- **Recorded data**
===============
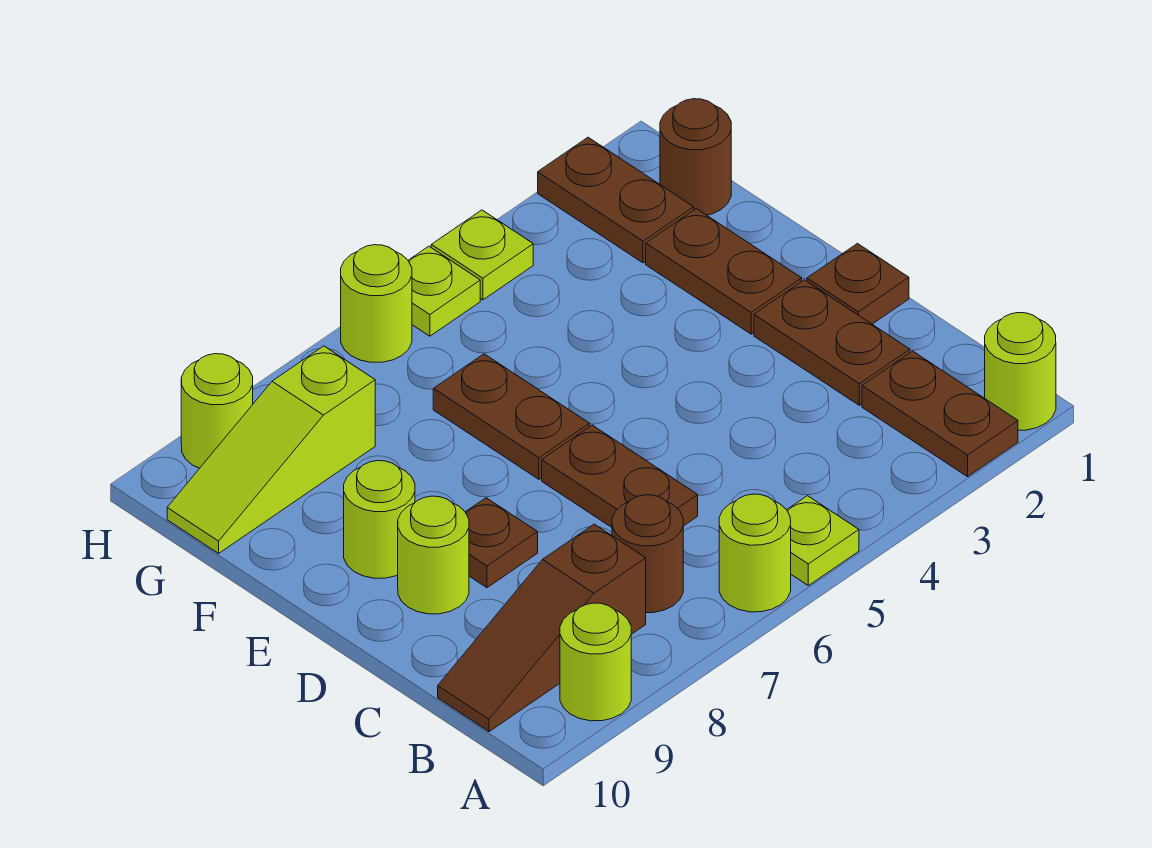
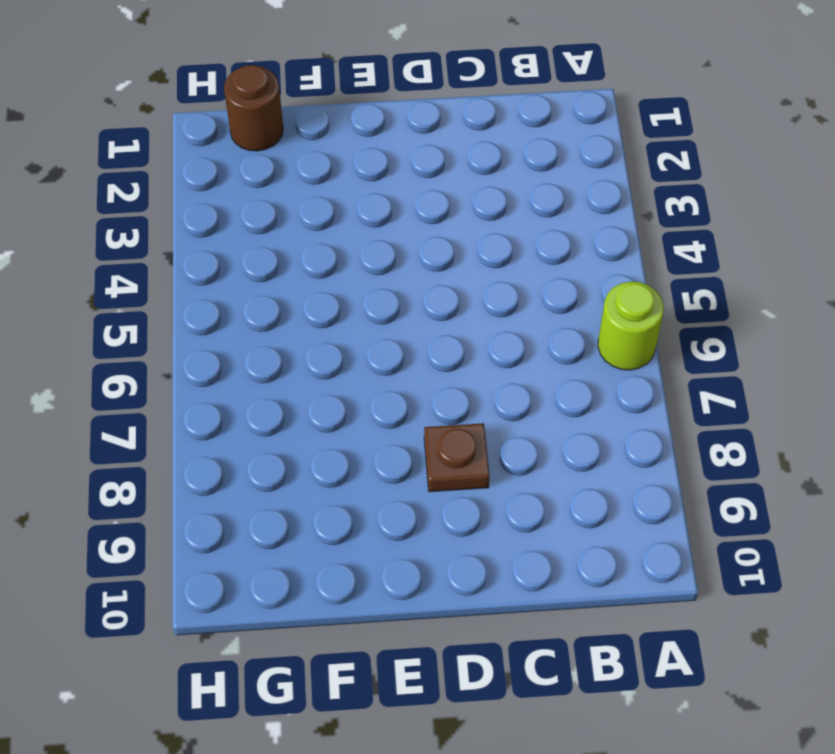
none -> lime 1x1 round brick [985,313,1056,430]
none -> brown 1x2 plate [862,351,1018,477]
none -> lime 1x1 plate [787,496,859,586]

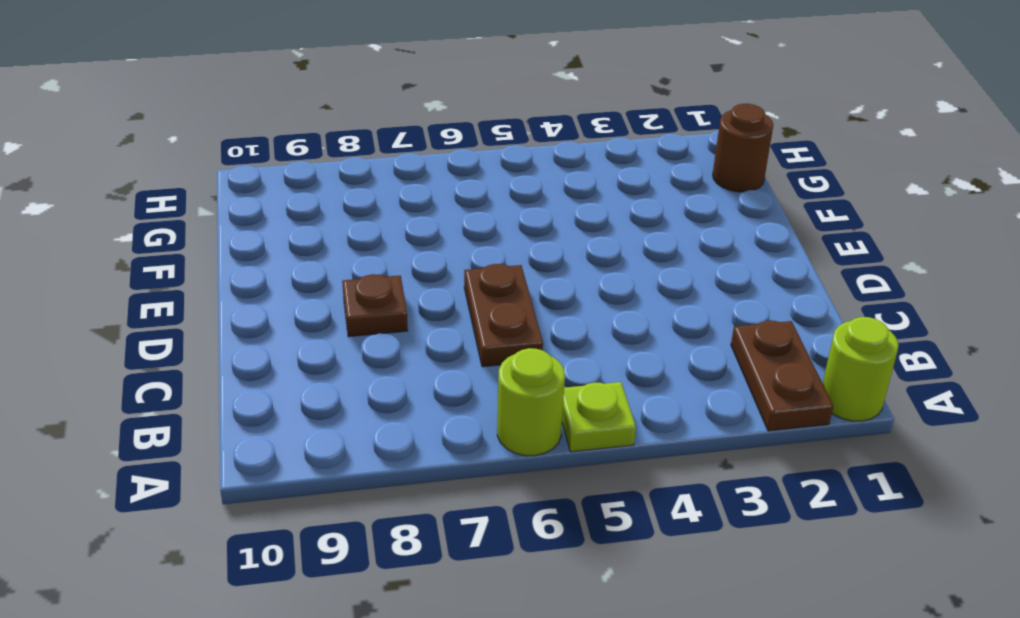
none -> lime 1x1 round brick [560,603,631,721]
none -> brown 1x1 round brick [612,495,683,613]
none -> brown 1x3 slope [438,524,646,732]

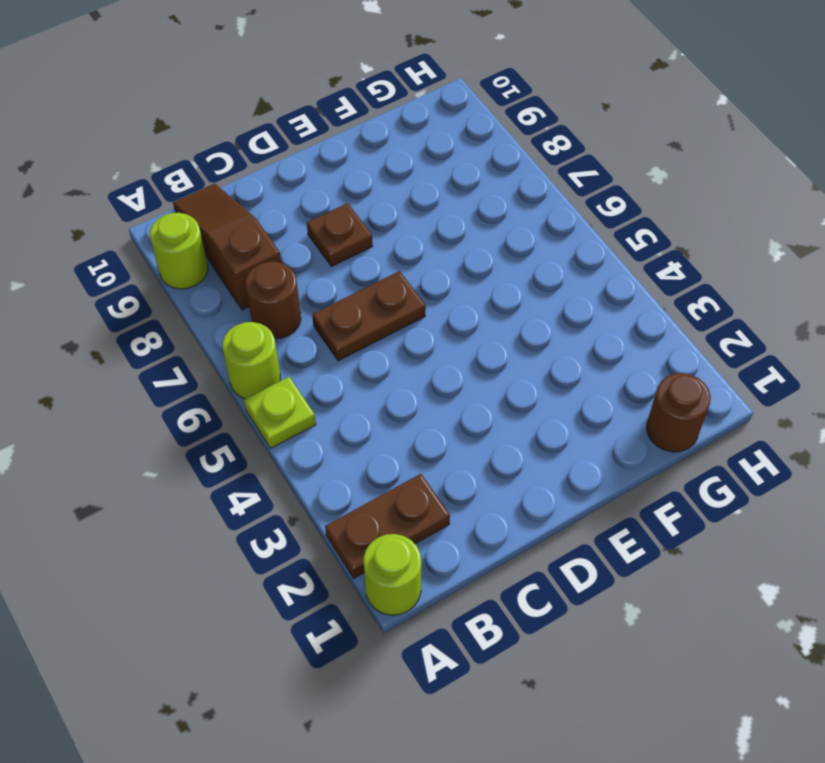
none -> brown 1x2 plate [754,280,910,405]
none -> brown 1x1 plate [807,244,909,324]
none -> lime 1x1 round brick [398,496,469,614]

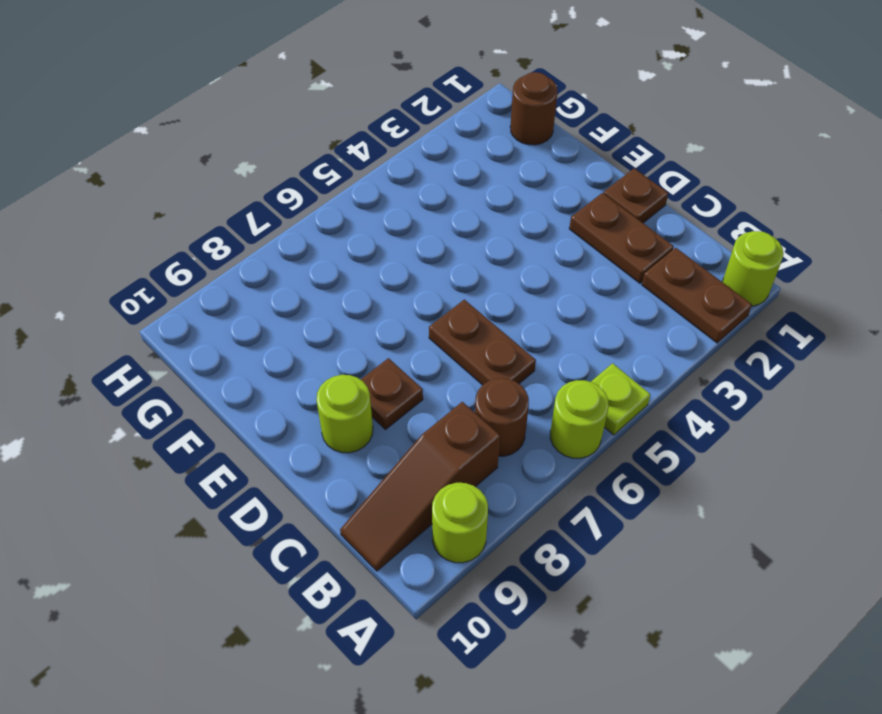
none -> brown 1x2 plate [646,209,802,334]
none -> brown 1x2 plate [433,354,590,479]
none -> lime 1x1 round brick [344,461,415,578]

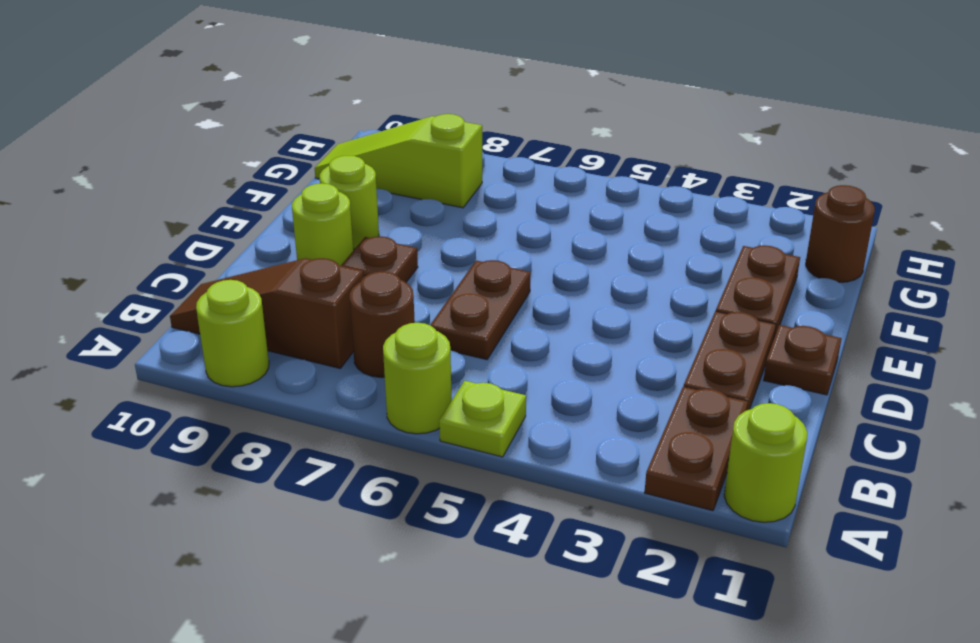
none -> brown 1x2 plate [433,354,590,479]
none -> brown 1x2 plate [538,137,694,263]
none -> lime 1x1 plate [431,210,533,300]

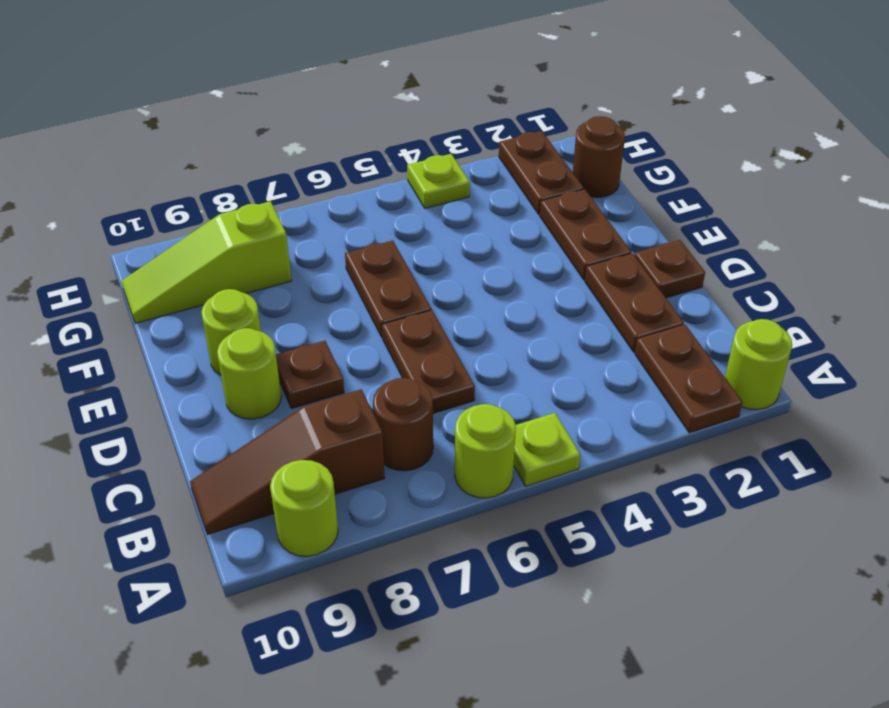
none -> lime 1x1 plate [408,246,480,336]
none -> lime 1x1 round brick [341,245,412,362]
none -> lime 1x1 round brick [181,354,253,468]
===============
- **TO DO**
Each line above with the string "brick" in it should be located and copied.

- **RESULT OF THIS EXERCISE**
none -> lime 1x1 round brick [985,313,1056,430]
none -> lime 1x1 round brick [560,603,631,721]
none -> brown 1x1 round brick [612,495,683,613]
none -> lime 1x1 round brick [398,496,469,614]
none -> lime 1x1 round brick [344,461,415,578]
none -> lime 1x1 round brick [341,245,412,362]
none -> lime 1x1 round brick [181,354,253,468]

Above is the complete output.